Work instruction: Please repeat the whole listing exactly, but leave the pictures out.

--- Dataset section ---

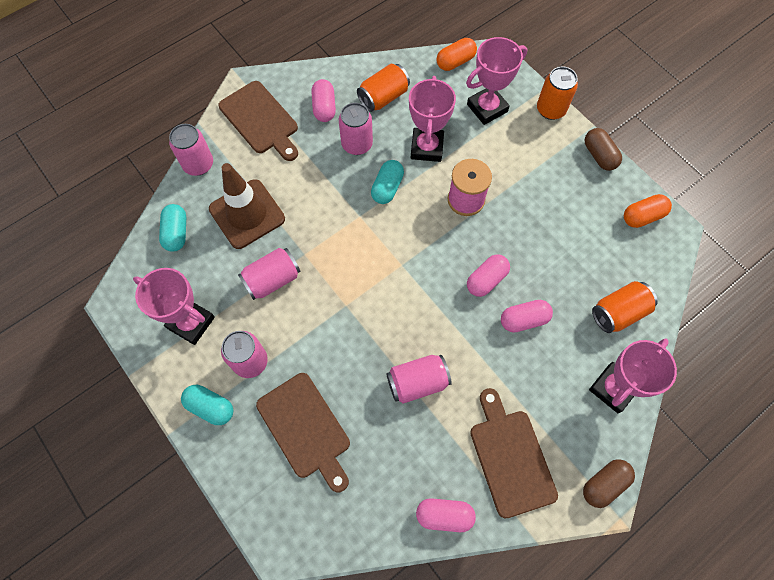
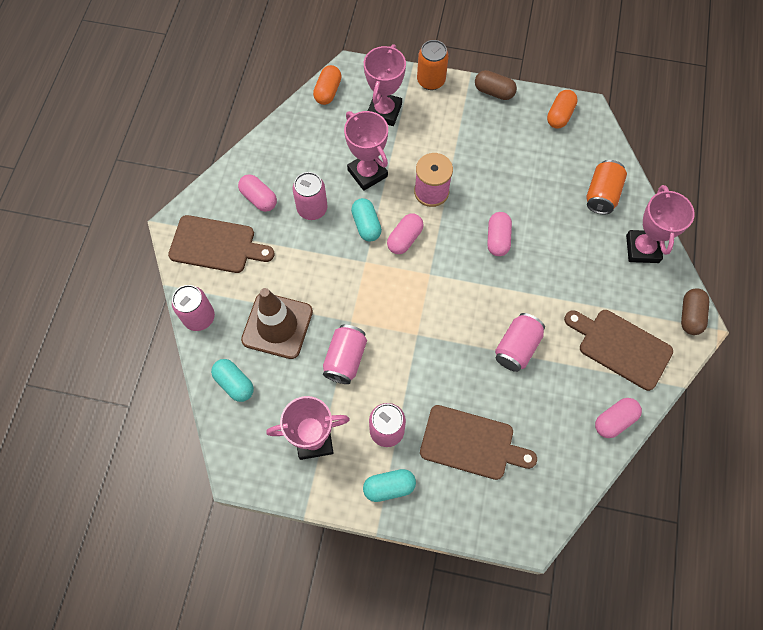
camera: 40 degrees left, 0 degrees up
(383, 97) = (298, 157): orange can -> none
(524, 320) = (547, 247): pink capsule -> pink capsule (405, 239)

---

Solution to the problem:
camera: 40 degrees left, 0 degrees up
(383, 97) = (298, 157): orange can -> none
(524, 320) = (547, 247): pink capsule -> pink capsule (405, 239)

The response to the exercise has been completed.